TASK BRIEF:
Write each line word for word, from the line that contains "(338, 231) = (617, 189): black" through the last line of the material below.

STORED DATA:

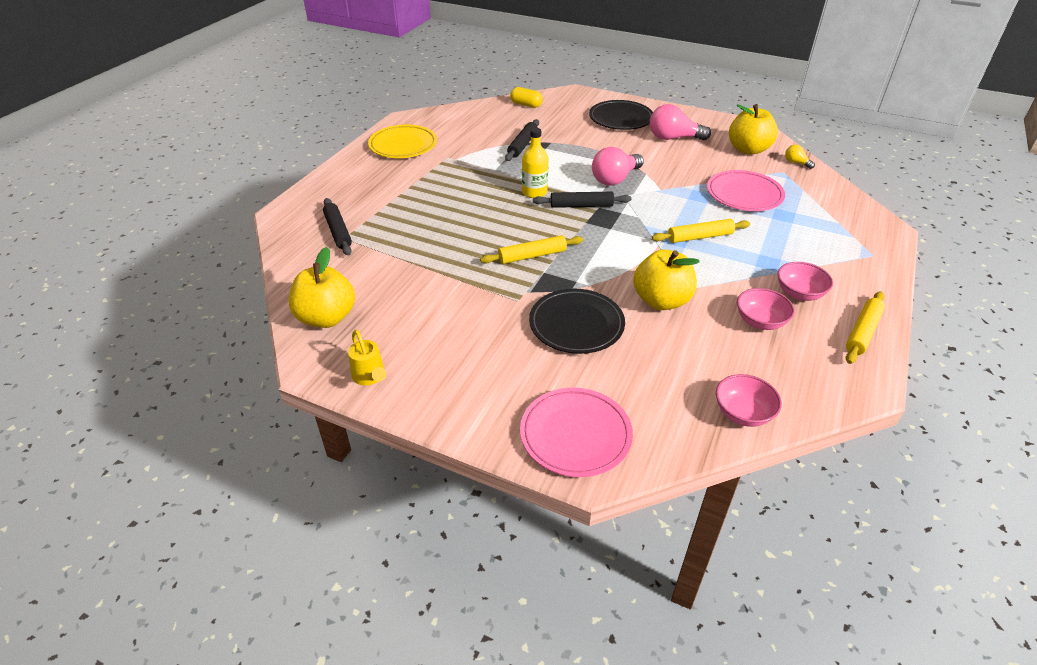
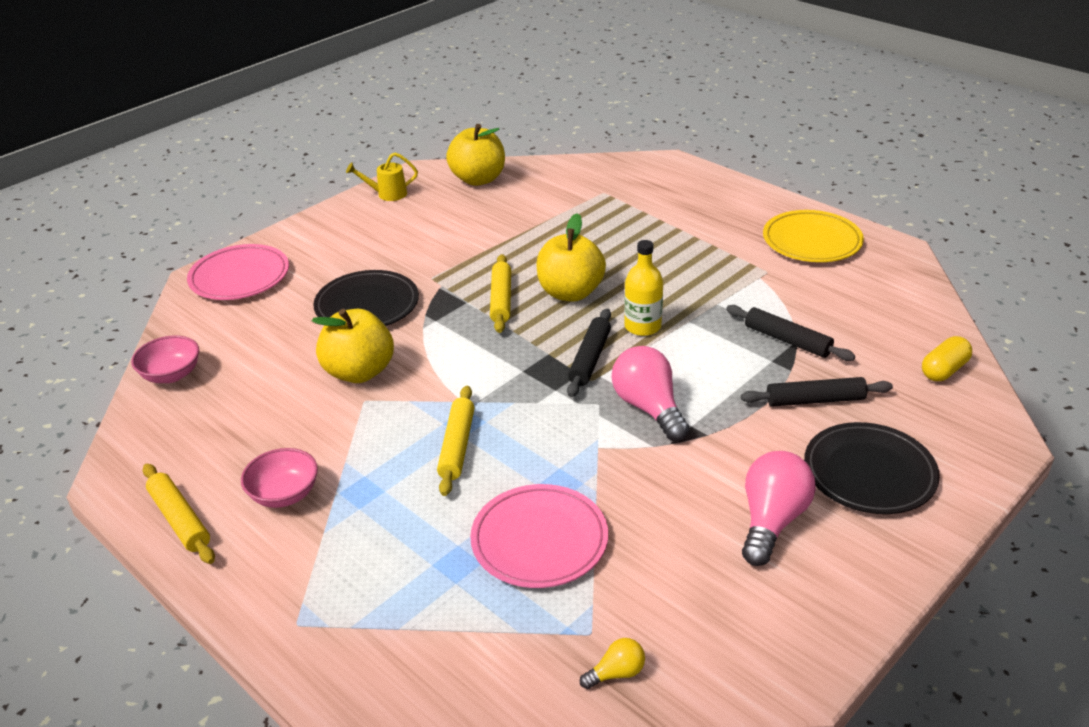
camera: 110 degrees right, 5 degrees down
(338, 231) = (617, 189): black rolling pin -> black rolling pin (815, 400)
(748, 149) = (695, 617): yellow apple -> yellow apple (570, 292)
(760, 321) = (268, 437): pink bowl -> none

ANSWER TO THIS EXERCISE:
(338, 231) = (617, 189): black rolling pin -> black rolling pin (815, 400)
(748, 149) = (695, 617): yellow apple -> yellow apple (570, 292)
(760, 321) = (268, 437): pink bowl -> none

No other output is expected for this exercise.